What is needed: Can the lines below, from the one that holds "R6: 4.7k (SCL, VDD) -> 4.7k (SDA, VDD)" to the very end, be echoed exactly, with both ends included and no pictures?

Data extracted from a collection:
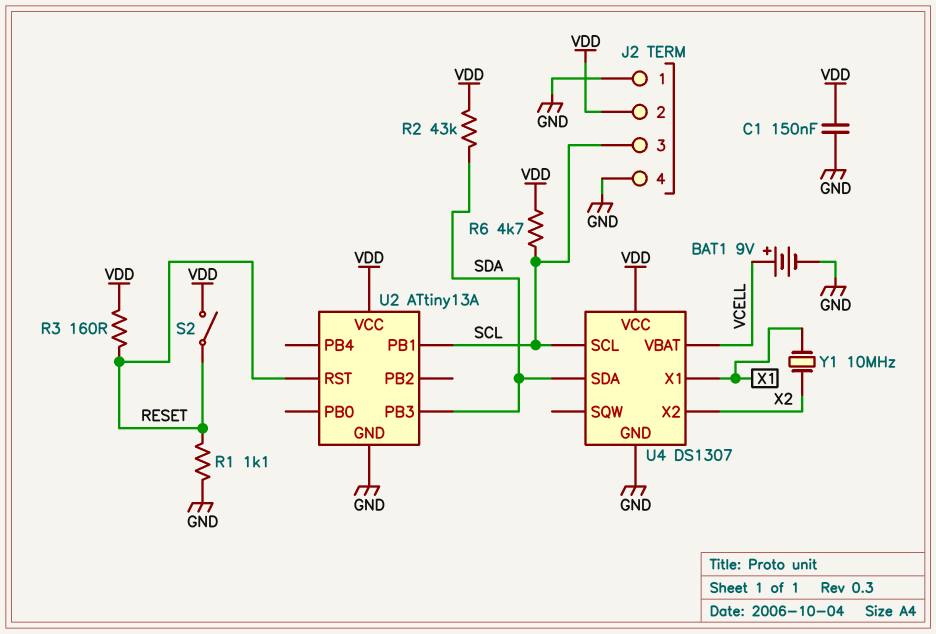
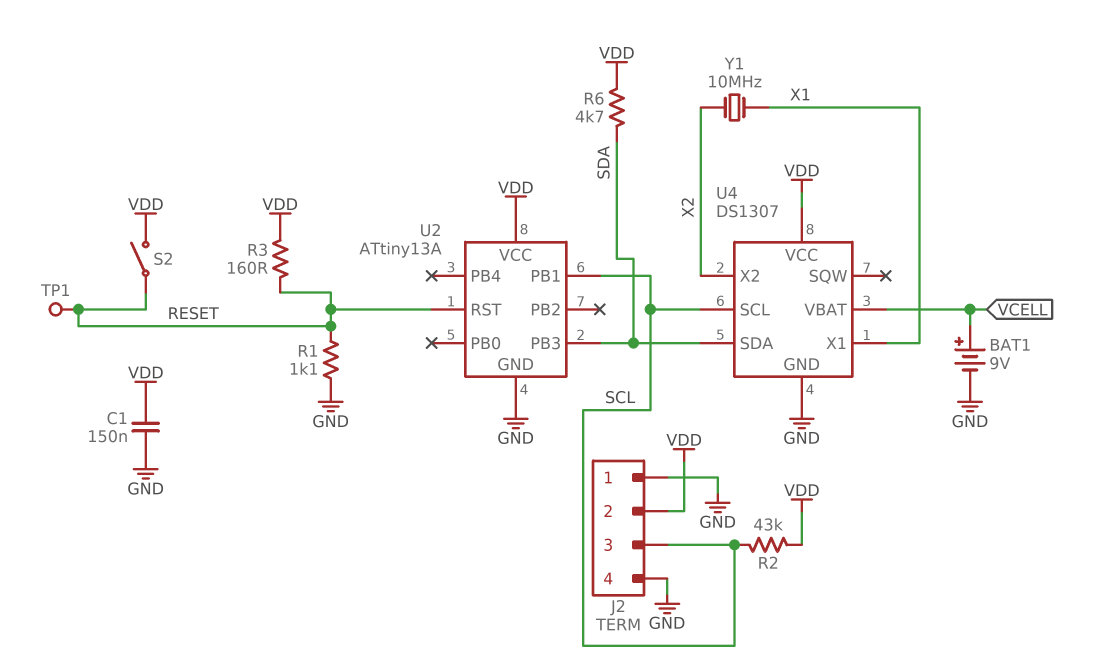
R2: 43k (SDA, VDD) -> 43k (SCL, VDD)
R6: 4.7k (SCL, VDD) -> 4.7k (SDA, VDD)
TP1: none -> test point (RESET)

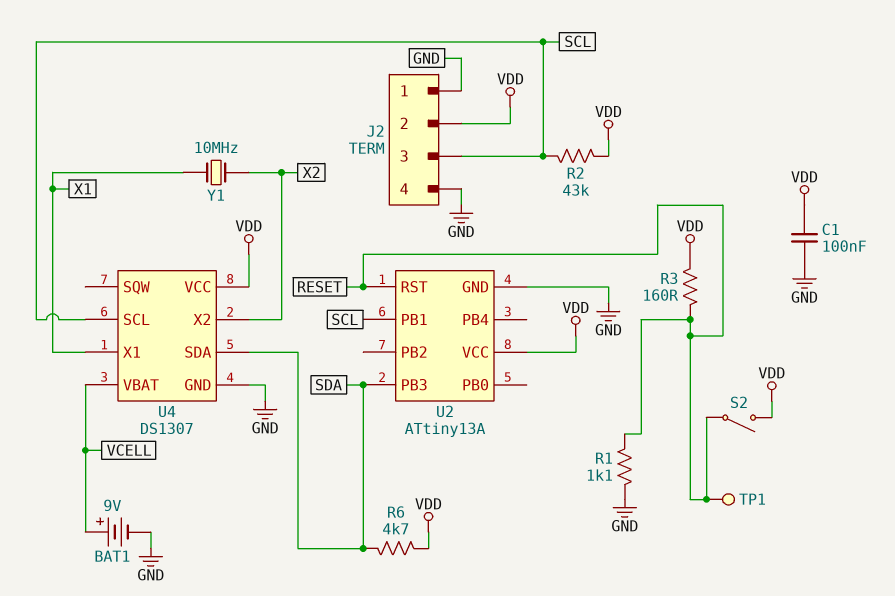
C1: 150nF (GND, VDD) -> 100nF (GND, VDD)

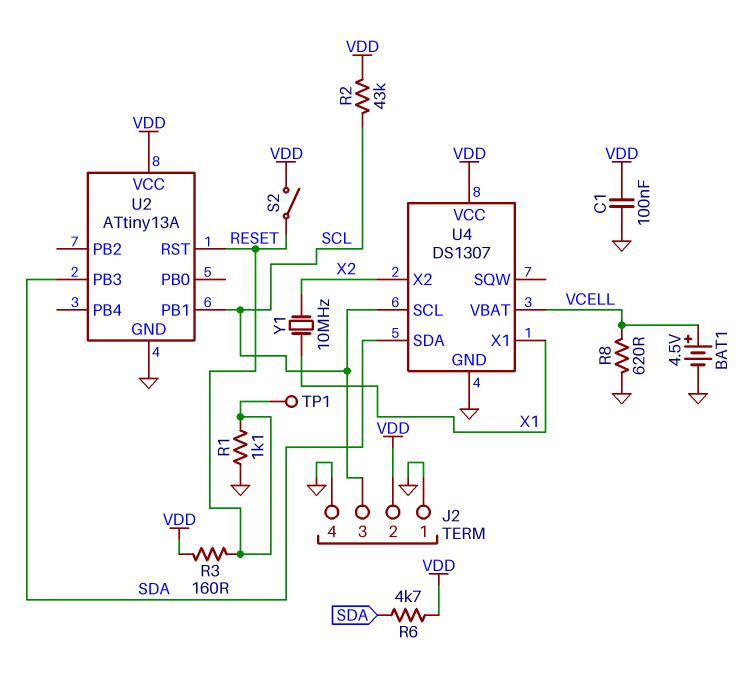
BAT1: 9V (plus VCELL, minus GND) -> 4.5V (plus VCELL, minus GND)
R8: none -> 620 (GND, VCELL)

Written response:
R6: 4.7k (SCL, VDD) -> 4.7k (SDA, VDD)
TP1: none -> test point (RESET)

C1: 150nF (GND, VDD) -> 100nF (GND, VDD)

BAT1: 9V (plus VCELL, minus GND) -> 4.5V (plus VCELL, minus GND)
R8: none -> 620 (GND, VCELL)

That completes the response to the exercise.